WHAT TO PRODUCE = Return the data below exactly, please, but drop the pictures.

RECORDS FOR THIS TASK =
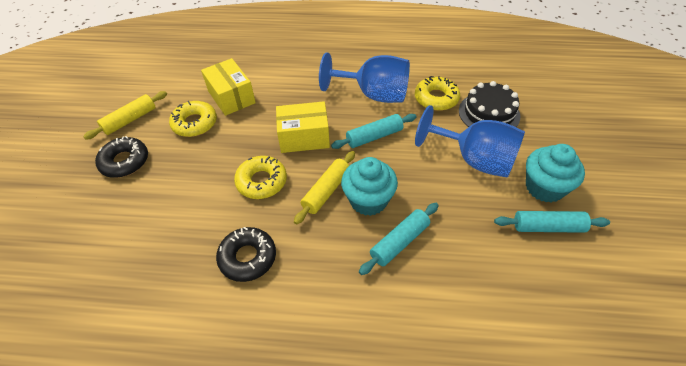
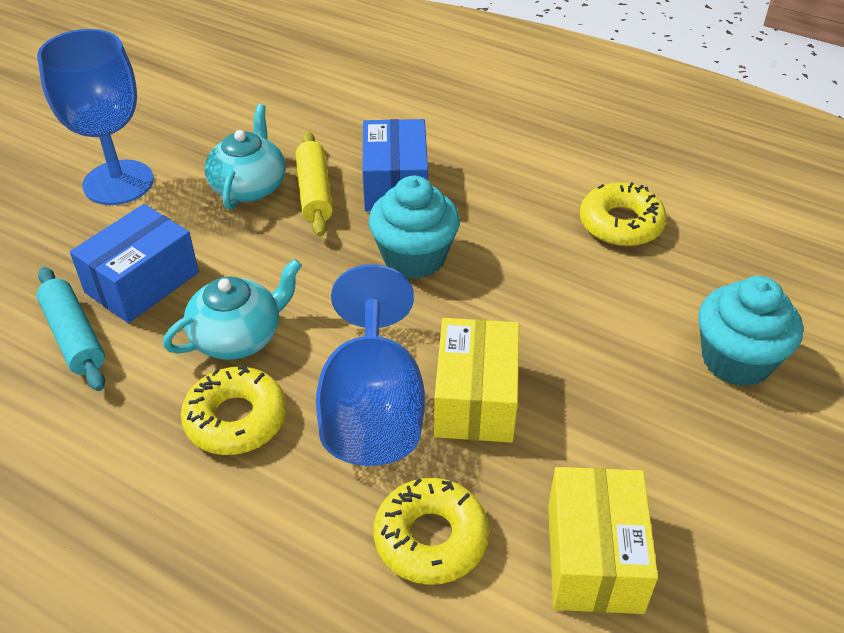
black cake: 1 -> 0
black donut: 2 -> 0
blue box: 0 -> 2
turquoise rolling pin: 3 -> 1
turquoise teapot: 0 -> 2
yellow rolling pin: 2 -> 1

TASK SOLUTION =
black cake: 1 -> 0
black donut: 2 -> 0
blue box: 0 -> 2
turquoise rolling pin: 3 -> 1
turquoise teapot: 0 -> 2
yellow rolling pin: 2 -> 1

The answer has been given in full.